● Work to complete
Only the lines from the one with "yellow 2x2 brick [434,229,520,317] -> none" to the end of the data below should be returned, each exactly as it stands.

● Record set
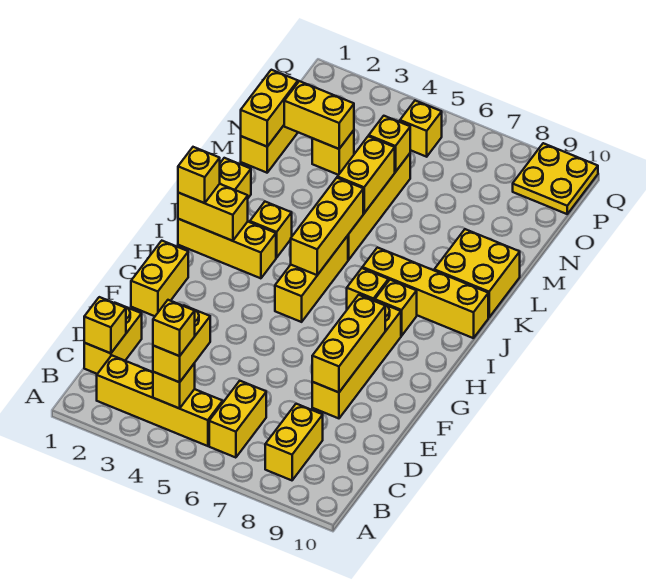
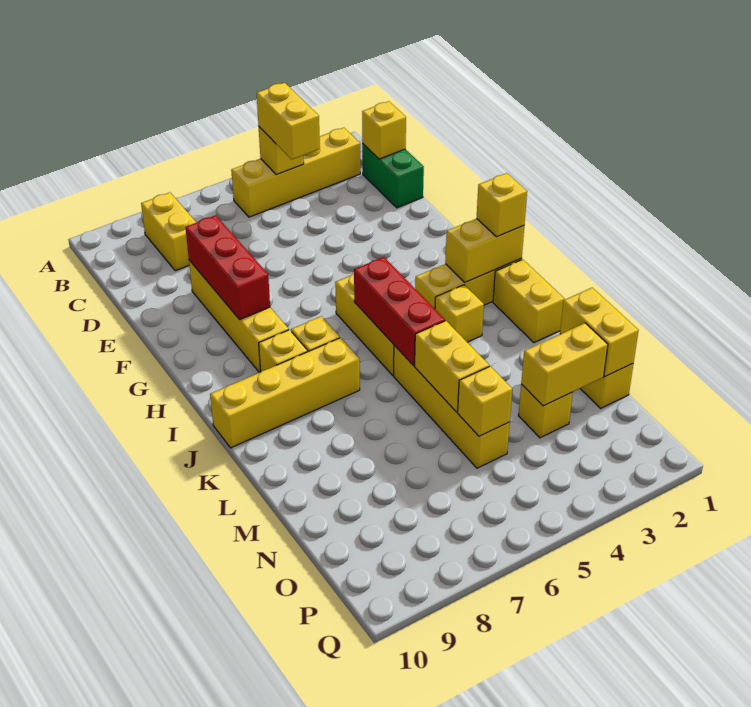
yellow 1x1 brick [153,300,195,356] -> none
yellow 1x2 brick [209,381,266,458] -> none
yellow 1x2 brick [84,303,142,374] -> green 1x2 brick [362,144,424,208]
yellow 1x3 brick [312,295,385,392] -> red 1x3 brick [185,215,270,320]
yellow 1x2 brick [131,241,188,316] -> none
yellow 1x3 brick [291,178,363,275] -> red 1x3 brick [354,257,445,366]
yellow 2x2 brick [434,229,520,317] -> none
yellow 1x1 brick [400,101,442,157] -> none
yellow 2x2 plate [513,143,598,214] -> none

● Solution to this task
yellow 2x2 brick [434,229,520,317] -> none
yellow 1x1 brick [400,101,442,157] -> none
yellow 2x2 plate [513,143,598,214] -> none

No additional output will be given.